§ What you are asked to do
Please repeat the data below word for word, keeping every line in its original order.
**********
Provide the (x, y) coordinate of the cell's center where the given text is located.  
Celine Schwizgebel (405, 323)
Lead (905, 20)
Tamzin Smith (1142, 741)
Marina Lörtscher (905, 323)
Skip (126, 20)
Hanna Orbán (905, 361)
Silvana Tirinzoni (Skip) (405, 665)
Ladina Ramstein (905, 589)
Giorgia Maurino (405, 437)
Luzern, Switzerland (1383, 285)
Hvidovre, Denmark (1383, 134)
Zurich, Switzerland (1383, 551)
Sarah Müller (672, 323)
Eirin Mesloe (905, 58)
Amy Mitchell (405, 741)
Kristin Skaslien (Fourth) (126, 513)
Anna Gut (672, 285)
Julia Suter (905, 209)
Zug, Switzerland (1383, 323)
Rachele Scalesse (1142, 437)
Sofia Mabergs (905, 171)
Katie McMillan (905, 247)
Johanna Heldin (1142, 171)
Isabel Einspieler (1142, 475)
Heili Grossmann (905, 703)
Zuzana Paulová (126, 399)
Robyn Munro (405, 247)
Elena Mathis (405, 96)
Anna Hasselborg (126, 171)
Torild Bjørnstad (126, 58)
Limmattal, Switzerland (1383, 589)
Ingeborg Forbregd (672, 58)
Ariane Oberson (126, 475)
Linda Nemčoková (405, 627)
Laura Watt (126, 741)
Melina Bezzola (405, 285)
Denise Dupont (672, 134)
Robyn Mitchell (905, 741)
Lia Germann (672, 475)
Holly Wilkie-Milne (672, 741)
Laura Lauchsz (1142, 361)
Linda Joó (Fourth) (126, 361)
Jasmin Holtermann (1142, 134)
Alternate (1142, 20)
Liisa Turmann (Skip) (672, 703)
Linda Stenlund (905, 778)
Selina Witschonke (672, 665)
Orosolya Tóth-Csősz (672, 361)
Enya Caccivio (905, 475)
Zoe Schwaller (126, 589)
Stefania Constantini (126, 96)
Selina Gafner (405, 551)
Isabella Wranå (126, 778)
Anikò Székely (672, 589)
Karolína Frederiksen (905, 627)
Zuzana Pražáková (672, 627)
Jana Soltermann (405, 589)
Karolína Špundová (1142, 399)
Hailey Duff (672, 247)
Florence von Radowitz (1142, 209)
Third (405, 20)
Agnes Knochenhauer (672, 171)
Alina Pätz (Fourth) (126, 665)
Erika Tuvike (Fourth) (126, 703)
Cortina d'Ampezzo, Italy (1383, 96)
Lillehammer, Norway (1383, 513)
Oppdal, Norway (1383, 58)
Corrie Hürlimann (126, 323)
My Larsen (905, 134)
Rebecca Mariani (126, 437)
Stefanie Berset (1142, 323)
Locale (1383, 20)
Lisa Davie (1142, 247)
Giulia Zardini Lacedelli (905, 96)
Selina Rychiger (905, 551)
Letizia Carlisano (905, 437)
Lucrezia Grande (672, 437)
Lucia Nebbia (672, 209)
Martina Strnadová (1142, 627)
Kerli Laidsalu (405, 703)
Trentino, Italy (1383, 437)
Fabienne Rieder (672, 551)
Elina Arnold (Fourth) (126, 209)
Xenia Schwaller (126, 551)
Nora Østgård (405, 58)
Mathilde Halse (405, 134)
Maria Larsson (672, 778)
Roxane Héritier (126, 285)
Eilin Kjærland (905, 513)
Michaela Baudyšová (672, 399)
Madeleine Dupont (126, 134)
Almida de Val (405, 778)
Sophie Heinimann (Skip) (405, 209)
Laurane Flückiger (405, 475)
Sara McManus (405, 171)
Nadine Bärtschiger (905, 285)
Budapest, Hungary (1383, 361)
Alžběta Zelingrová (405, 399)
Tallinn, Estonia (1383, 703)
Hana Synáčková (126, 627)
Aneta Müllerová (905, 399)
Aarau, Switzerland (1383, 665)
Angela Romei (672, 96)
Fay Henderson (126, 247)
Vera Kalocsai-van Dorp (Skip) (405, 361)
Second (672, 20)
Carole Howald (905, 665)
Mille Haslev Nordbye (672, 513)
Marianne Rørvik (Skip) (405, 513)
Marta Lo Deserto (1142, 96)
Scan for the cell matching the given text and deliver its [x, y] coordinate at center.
**********
§ Problem solution
Provide the (x, y) coordinate of the cell's center where the given text is located.  
Celine Schwizgebel (405, 323)
Lead (905, 20)
Tamzin Smith (1142, 741)
Marina Lörtscher (905, 323)
Skip (126, 20)
Hanna Orbán (905, 361)
Silvana Tirinzoni (Skip) (405, 665)
Ladina Ramstein (905, 589)
Giorgia Maurino (405, 437)
Luzern, Switzerland (1383, 285)
Hvidovre, Denmark (1383, 134)
Zurich, Switzerland (1383, 551)
Sarah Müller (672, 323)
Eirin Mesloe (905, 58)
Amy Mitchell (405, 741)
Kristin Skaslien (Fourth) (126, 513)
Anna Gut (672, 285)
Julia Suter (905, 209)
Zug, Switzerland (1383, 323)
Rachele Scalesse (1142, 437)
Sofia Mabergs (905, 171)
Katie McMillan (905, 247)
Johanna Heldin (1142, 171)
Isabel Einspieler (1142, 475)
Heili Grossmann (905, 703)
Zuzana Paulová (126, 399)
Robyn Munro (405, 247)
Elena Mathis (405, 96)
Anna Hasselborg (126, 171)
Torild Bjørnstad (126, 58)
Limmattal, Switzerland (1383, 589)
Ingeborg Forbregd (672, 58)
Ariane Oberson (126, 475)
Linda Nemčoková (405, 627)
Laura Watt (126, 741)
Melina Bezzola (405, 285)
Denise Dupont (672, 134)
Robyn Mitchell (905, 741)
Lia Germann (672, 475)
Holly Wilkie-Milne (672, 741)
Laura Lauchsz (1142, 361)
Linda Joó (Fourth) (126, 361)
Jasmin Holtermann (1142, 134)
Alternate (1142, 20)
Liisa Turmann (Skip) (672, 703)
Linda Stenlund (905, 778)
Selina Witschonke (672, 665)
Orosolya Tóth-Csősz (672, 361)
Enya Caccivio (905, 475)
Zoe Schwaller (126, 589)
Stefania Constantini (126, 96)
Selina Gafner (405, 551)
Isabella Wranå (126, 778)
Anikò Székely (672, 589)
Karolína Frederiksen (905, 627)
Zuzana Pražáková (672, 627)
Jana Soltermann (405, 589)
Karolína Špundová (1142, 399)
Hailey Duff (672, 247)
Florence von Radowitz (1142, 209)
Third (405, 20)
Agnes Knochenhauer (672, 171)
Alina Pätz (Fourth) (126, 665)
Erika Tuvike (Fourth) (126, 703)
Cortina d'Ampezzo, Italy (1383, 96)
Lillehammer, Norway (1383, 513)
Oppdal, Norway (1383, 58)
Corrie Hürlimann (126, 323)
My Larsen (905, 134)
Rebecca Mariani (126, 437)
Stefanie Berset (1142, 323)
Locale (1383, 20)
Lisa Davie (1142, 247)
Giulia Zardini Lacedelli (905, 96)
Selina Rychiger (905, 551)
Letizia Carlisano (905, 437)
Lucrezia Grande (672, 437)
Lucia Nebbia (672, 209)
Martina Strnadová (1142, 627)
Kerli Laidsalu (405, 703)
Trentino, Italy (1383, 437)
Fabienne Rieder (672, 551)
Elina Arnold (Fourth) (126, 209)
Xenia Schwaller (126, 551)
Nora Østgård (405, 58)
Mathilde Halse (405, 134)
Maria Larsson (672, 778)
Roxane Héritier (126, 285)
Eilin Kjærland (905, 513)
Michaela Baudyšová (672, 399)
Madeleine Dupont (126, 134)
Almida de Val (405, 778)
Sophie Heinimann (Skip) (405, 209)
Laurane Flückiger (405, 475)
Sara McManus (405, 171)
Nadine Bärtschiger (905, 285)
Budapest, Hungary (1383, 361)
Alžběta Zelingrová (405, 399)
Tallinn, Estonia (1383, 703)
Hana Synáčková (126, 627)
Aneta Müllerová (905, 399)
Aarau, Switzerland (1383, 665)
Angela Romei (672, 96)
Fay Henderson (126, 247)
Vera Kalocsai-van Dorp (Skip) (405, 361)
Second (672, 20)
Carole Howald (905, 665)
Mille Haslev Nordbye (672, 513)
Marianne Rørvik (Skip) (405, 513)
Marta Lo Deserto (1142, 96)
Scan for the cell matching the given text and deliver its [x, y] coordinate at center.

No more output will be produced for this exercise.